● **Set exercise**: Turn the listing into a numbered list, starting at the line that contains "Yes, green leafy" and stopping after the line that contains "center [165, 88].". Leave out any blank lines.

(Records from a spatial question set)
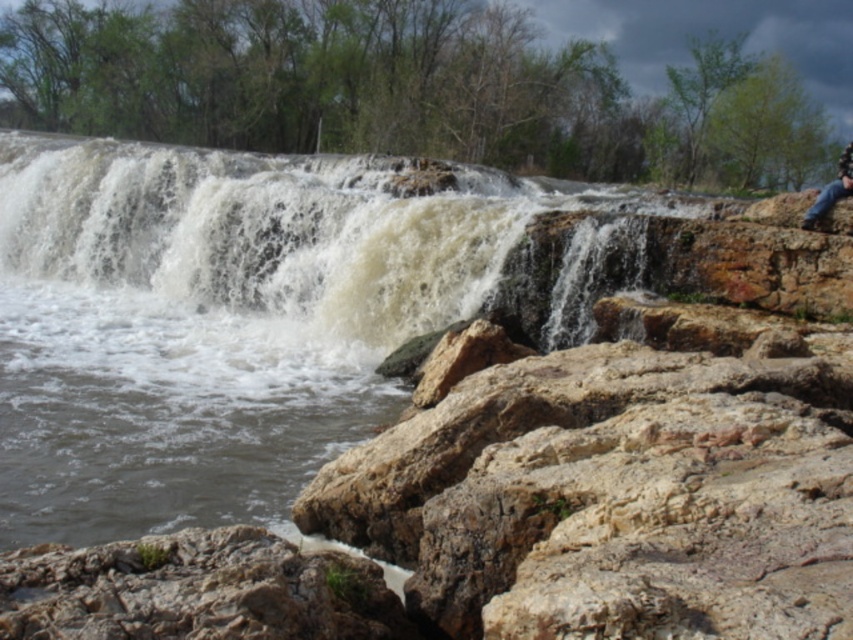
Can you confirm if white frothy water at center is shorter than jeans at right?

Indeed, white frothy water at center has a lesser height compared to jeans at right.

Is white frothy water at center below jeans at right?

Yes.

Between point (225, 225) and point (811, 205), which one is positioned in front?

Point (811, 205) is in front.

I want to click on white frothy water at center, so click(251, 248).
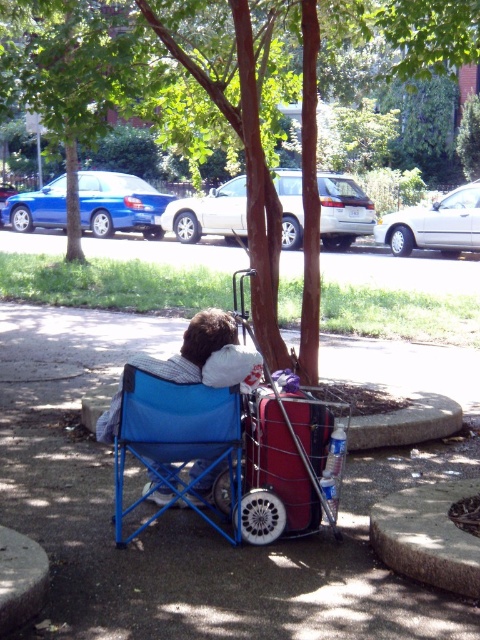
Is green leafy tree at center below blue fabric chair at center?

No.

In the scene shown: Does green leafy tree at center have a larger size compared to blue fabric chair at center?

Yes, green leafy tree at center is bigger than blue fabric chair at center.

Image resolution: width=480 pixels, height=640 pixels. What do you see at coordinates (165, 88) in the screenshot?
I see `green leafy tree at center` at bounding box center [165, 88].

I want to click on green leafy tree at center, so click(x=165, y=88).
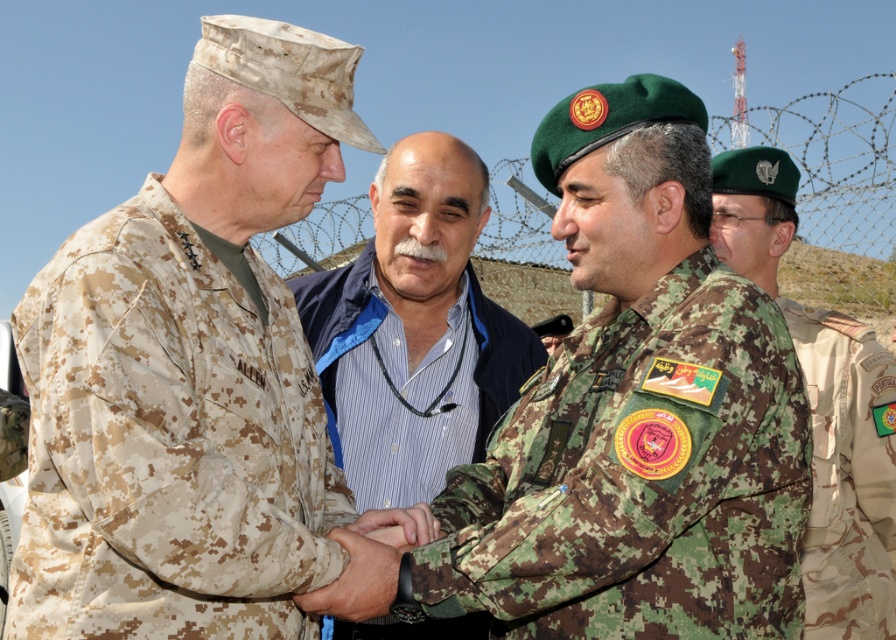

● **Response to the exercise**:
1. Yes, green leafy tree at center is bigger than blue fabric chair at center.
2. Image resolution: width=480 pixels, height=640 pixels. What do you see at coordinates (165, 88) in the screenshot?
3. I see `green leafy tree at center` at bounding box center [165, 88].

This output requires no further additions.